INSTRUCTIONS FOR THE TASK:
Please restate, exactly as written, the lines running from the beginning of the material through the line that has "pos1: [228, 406]" in it.
━━━━━━━━━━━━━━━━━━━━
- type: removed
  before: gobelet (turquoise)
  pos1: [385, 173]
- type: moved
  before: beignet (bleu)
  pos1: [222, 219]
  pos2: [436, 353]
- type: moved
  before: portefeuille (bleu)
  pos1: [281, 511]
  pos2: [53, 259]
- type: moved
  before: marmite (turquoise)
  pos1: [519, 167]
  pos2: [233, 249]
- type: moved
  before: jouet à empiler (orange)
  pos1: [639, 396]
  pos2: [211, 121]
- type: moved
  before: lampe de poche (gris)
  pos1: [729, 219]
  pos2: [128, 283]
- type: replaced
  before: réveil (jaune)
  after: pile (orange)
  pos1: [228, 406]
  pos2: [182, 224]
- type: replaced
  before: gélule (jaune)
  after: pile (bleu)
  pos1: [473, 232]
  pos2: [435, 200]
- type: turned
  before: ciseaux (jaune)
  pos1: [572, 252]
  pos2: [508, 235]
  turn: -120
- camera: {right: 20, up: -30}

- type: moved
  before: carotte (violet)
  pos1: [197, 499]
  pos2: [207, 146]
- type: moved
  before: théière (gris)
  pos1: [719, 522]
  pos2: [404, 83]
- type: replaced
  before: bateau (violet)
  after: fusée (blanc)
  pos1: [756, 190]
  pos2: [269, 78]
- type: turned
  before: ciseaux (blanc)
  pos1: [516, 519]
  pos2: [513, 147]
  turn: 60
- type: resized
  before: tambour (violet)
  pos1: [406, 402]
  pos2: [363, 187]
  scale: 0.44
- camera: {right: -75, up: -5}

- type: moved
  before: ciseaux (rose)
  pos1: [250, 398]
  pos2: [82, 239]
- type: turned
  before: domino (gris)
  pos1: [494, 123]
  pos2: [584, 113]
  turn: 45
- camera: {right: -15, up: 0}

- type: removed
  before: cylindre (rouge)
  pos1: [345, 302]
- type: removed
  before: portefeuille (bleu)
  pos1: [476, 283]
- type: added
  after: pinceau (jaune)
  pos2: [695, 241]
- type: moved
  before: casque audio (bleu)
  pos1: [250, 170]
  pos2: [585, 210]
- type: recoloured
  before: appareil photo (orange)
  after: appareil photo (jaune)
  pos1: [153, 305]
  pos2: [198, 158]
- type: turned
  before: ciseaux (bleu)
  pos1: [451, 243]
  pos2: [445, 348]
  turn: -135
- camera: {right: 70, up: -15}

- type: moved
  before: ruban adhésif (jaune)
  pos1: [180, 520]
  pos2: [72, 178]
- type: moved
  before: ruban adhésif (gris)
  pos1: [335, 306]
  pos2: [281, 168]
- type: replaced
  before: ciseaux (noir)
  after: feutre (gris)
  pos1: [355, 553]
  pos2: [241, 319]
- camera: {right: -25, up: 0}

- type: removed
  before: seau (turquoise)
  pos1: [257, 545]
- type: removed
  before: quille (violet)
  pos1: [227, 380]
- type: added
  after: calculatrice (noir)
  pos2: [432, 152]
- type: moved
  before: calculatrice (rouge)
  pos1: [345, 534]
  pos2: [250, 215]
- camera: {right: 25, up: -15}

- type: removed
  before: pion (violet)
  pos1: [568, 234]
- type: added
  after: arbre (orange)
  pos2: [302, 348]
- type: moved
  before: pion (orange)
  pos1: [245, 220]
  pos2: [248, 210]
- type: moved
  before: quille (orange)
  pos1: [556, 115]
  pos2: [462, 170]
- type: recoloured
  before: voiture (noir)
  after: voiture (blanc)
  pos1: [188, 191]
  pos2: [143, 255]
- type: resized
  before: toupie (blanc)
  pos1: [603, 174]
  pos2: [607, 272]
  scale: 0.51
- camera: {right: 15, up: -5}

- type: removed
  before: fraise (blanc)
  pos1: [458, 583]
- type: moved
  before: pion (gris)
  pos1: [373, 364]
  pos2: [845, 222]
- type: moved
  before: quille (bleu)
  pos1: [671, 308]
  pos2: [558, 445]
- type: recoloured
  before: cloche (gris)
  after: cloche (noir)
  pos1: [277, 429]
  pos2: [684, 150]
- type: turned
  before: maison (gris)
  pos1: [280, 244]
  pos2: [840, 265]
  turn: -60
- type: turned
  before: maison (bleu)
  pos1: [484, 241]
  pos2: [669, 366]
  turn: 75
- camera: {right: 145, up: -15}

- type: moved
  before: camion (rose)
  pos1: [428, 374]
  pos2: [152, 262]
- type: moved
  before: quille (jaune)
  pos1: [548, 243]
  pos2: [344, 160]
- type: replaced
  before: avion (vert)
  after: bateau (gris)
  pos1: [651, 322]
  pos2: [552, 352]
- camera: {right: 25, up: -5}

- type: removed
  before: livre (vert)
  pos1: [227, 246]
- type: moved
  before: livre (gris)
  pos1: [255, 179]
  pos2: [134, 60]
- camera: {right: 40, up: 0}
━━━━━━━━━━━━━━━━━━━━
EXERCISE RESULT:
- type: removed
  before: gobelet (turquoise)
  pos1: [385, 173]
- type: moved
  before: beignet (bleu)
  pos1: [222, 219]
  pos2: [436, 353]
- type: moved
  before: portefeuille (bleu)
  pos1: [281, 511]
  pos2: [53, 259]
- type: moved
  before: marmite (turquoise)
  pos1: [519, 167]
  pos2: [233, 249]
- type: moved
  before: jouet à empiler (orange)
  pos1: [639, 396]
  pos2: [211, 121]
- type: moved
  before: lampe de poche (gris)
  pos1: [729, 219]
  pos2: [128, 283]
- type: replaced
  before: réveil (jaune)
  after: pile (orange)
  pos1: [228, 406]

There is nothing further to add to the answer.